:: EXERCISE BRIEF ::
Below are the records. List every line holding the word "ALARM".

:: SUPPLIED MATERIAL ::
.....

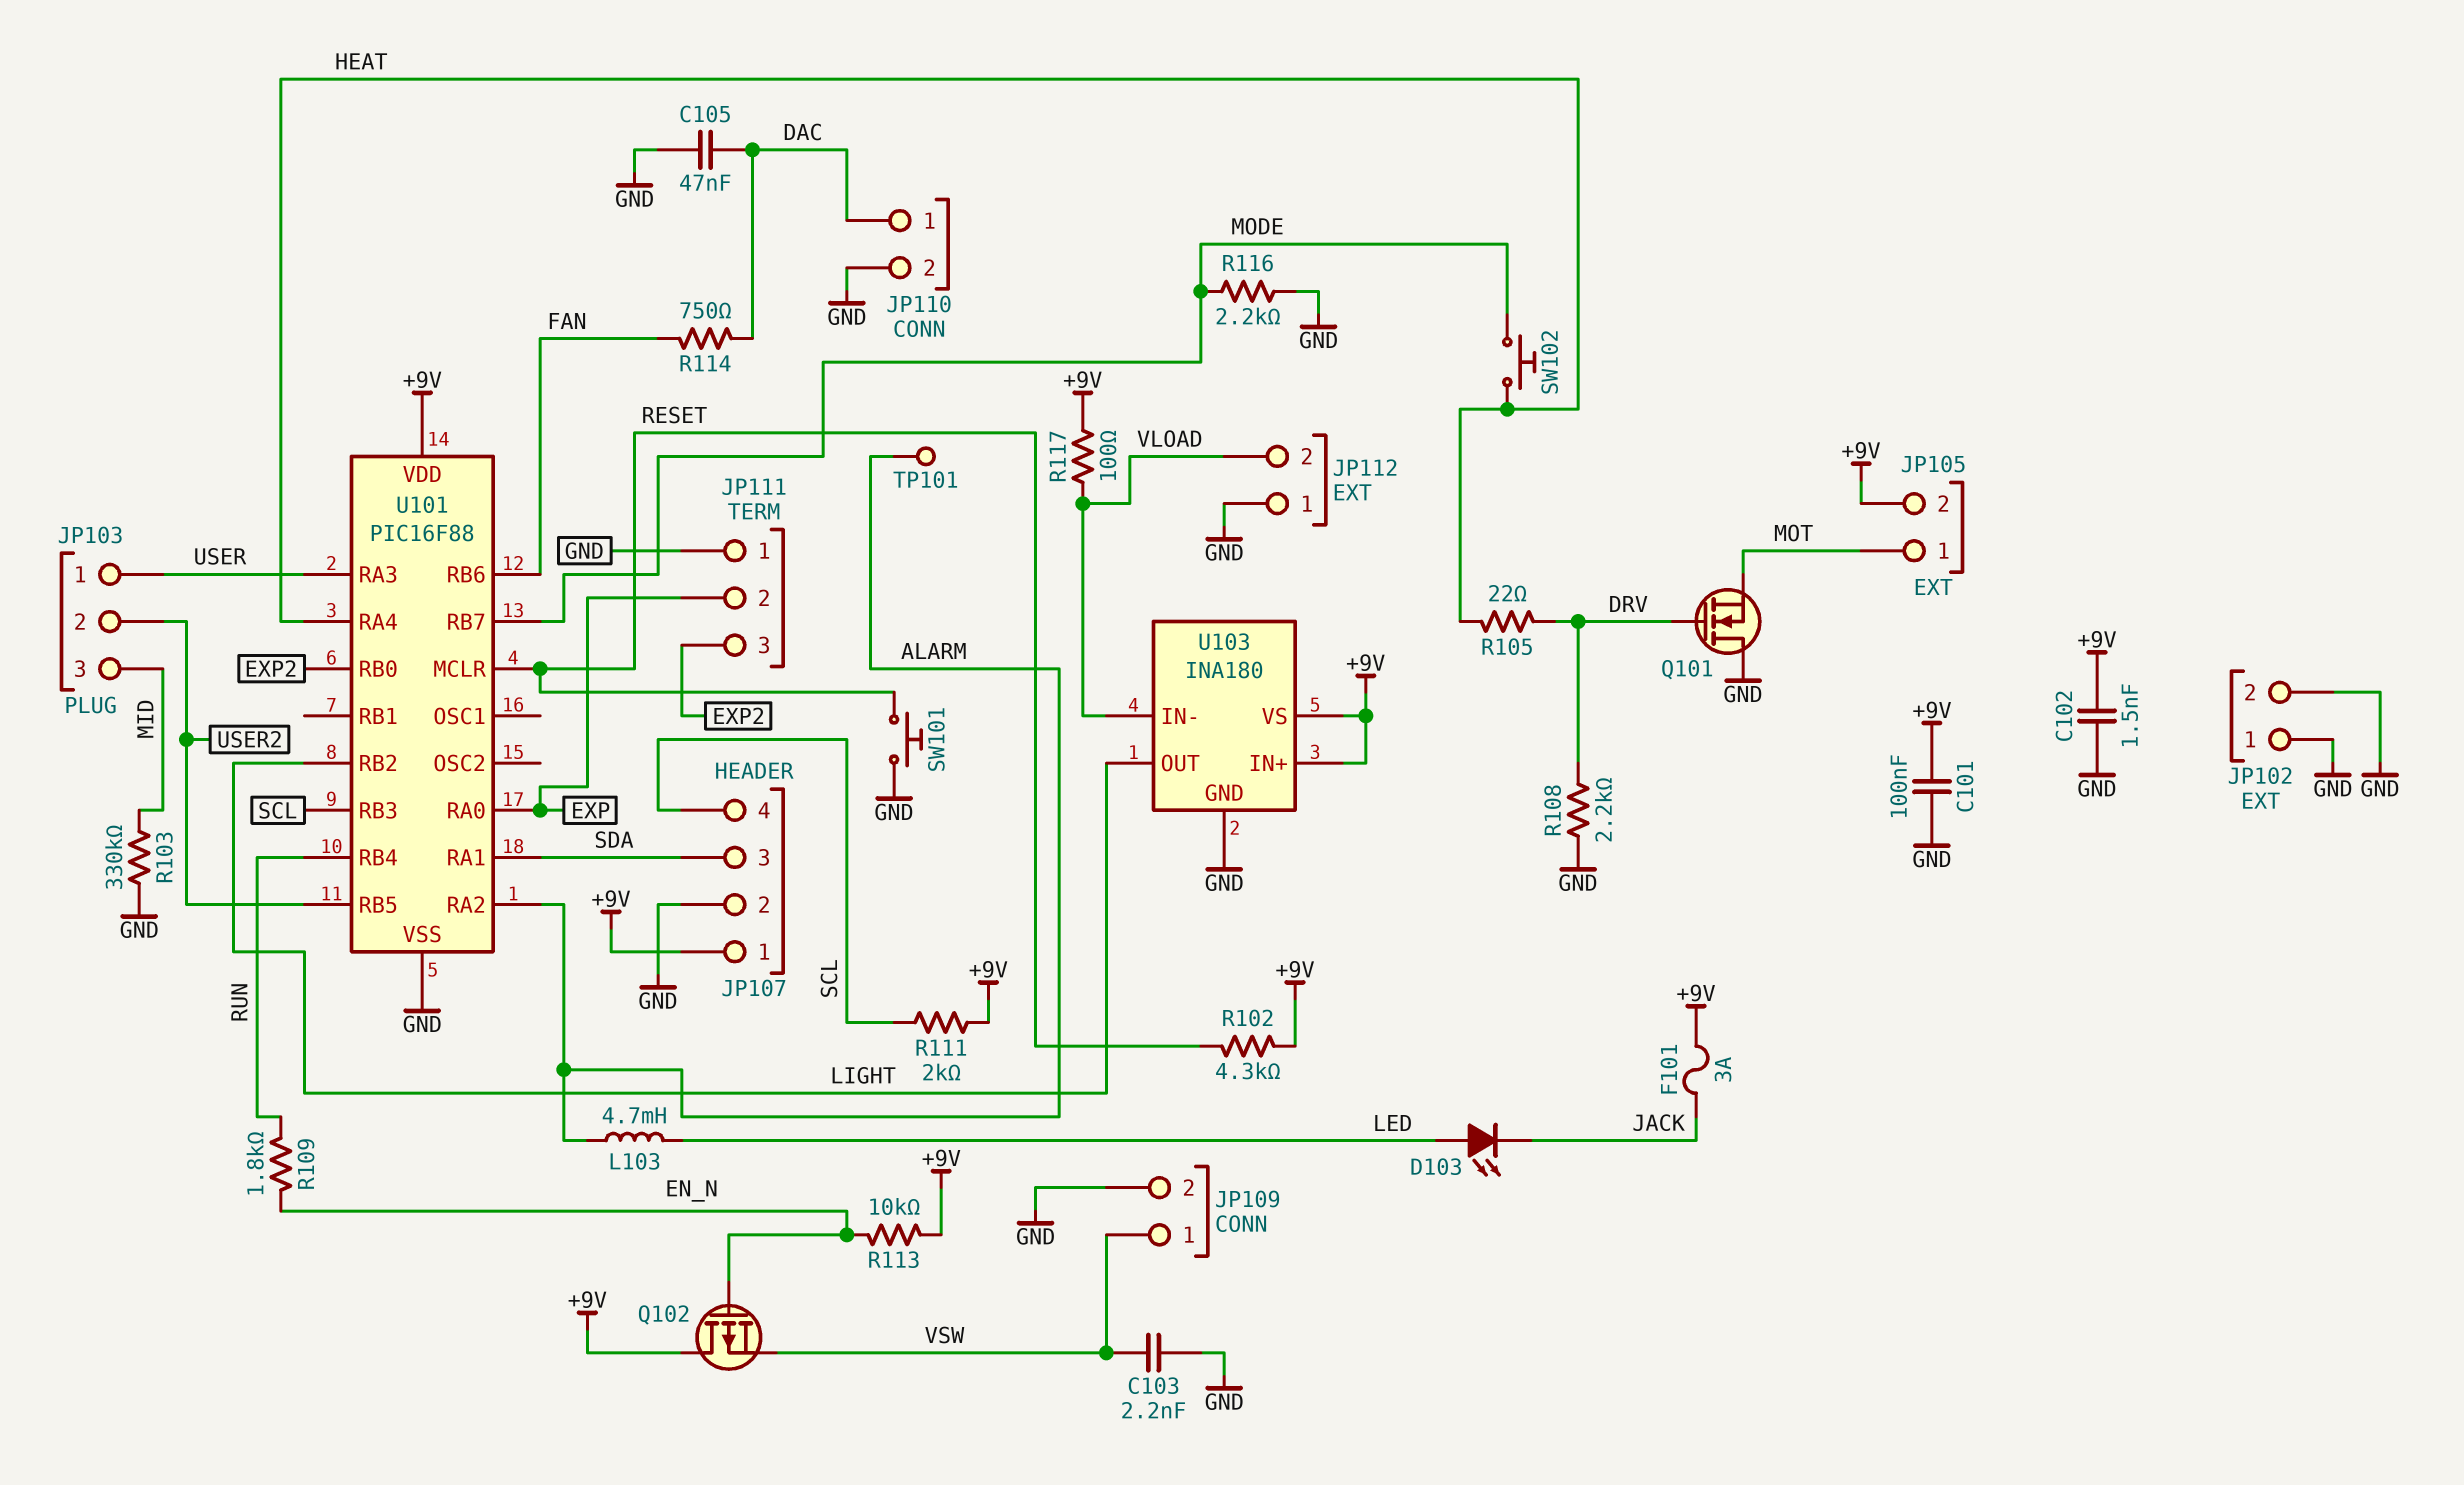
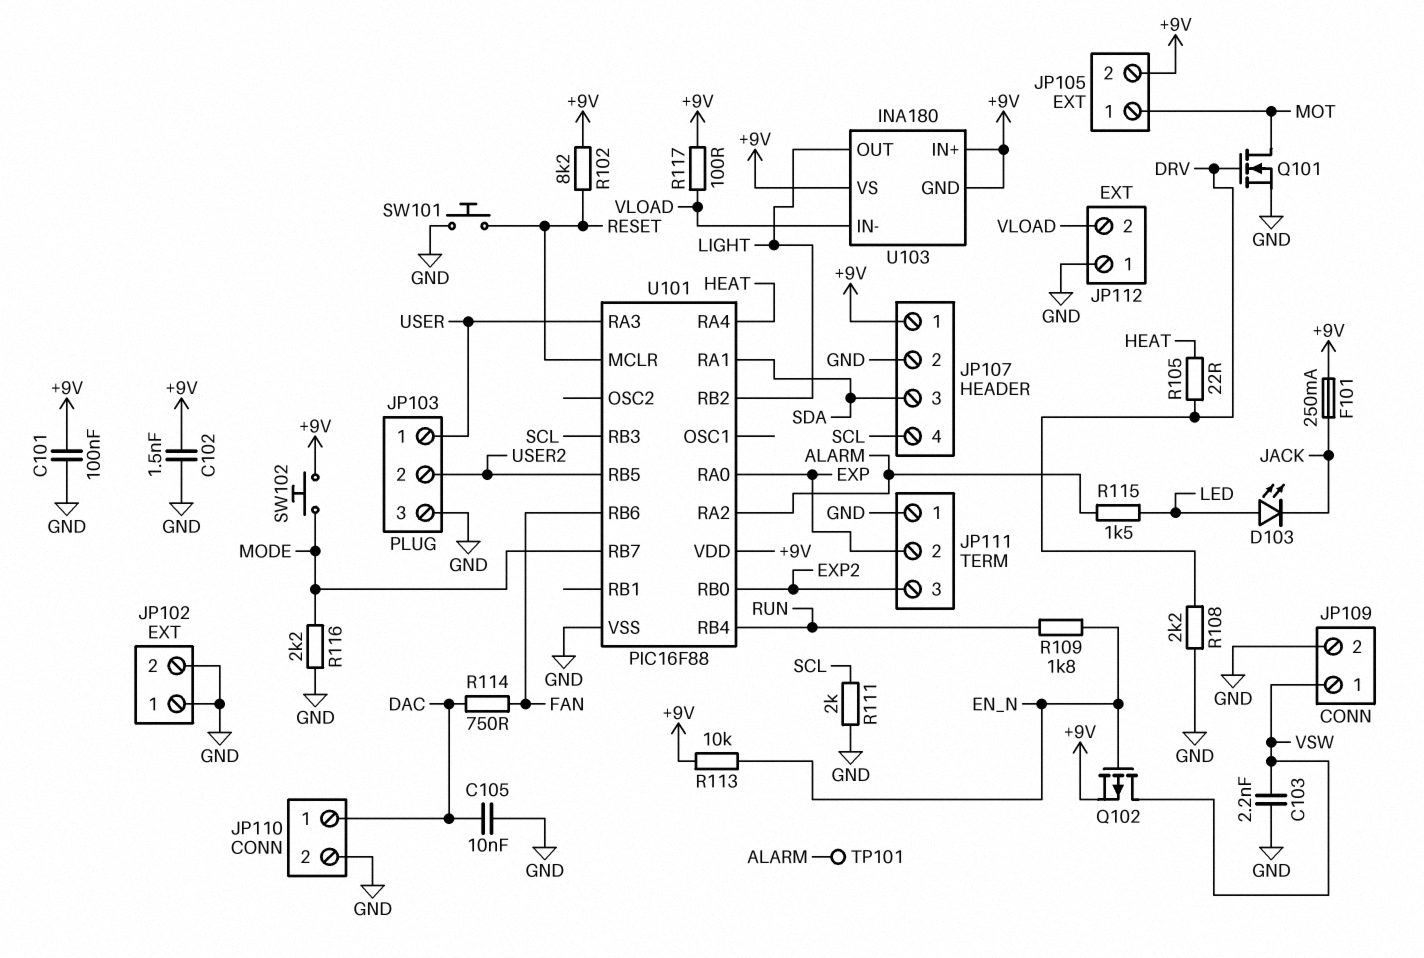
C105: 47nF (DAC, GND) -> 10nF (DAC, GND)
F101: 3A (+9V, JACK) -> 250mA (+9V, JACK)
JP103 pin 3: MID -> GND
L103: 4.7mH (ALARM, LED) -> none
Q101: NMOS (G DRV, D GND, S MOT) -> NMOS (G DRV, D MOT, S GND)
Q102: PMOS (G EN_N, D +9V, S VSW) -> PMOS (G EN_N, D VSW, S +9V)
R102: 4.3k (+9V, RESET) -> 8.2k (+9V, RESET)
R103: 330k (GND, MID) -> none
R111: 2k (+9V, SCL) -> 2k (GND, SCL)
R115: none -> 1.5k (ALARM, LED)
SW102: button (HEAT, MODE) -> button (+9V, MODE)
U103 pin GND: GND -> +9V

.....

:: PROBLEM SOLUTION ::
L103: 4.7mH (ALARM, LED) -> none
R115: none -> 1.5k (ALARM, LED)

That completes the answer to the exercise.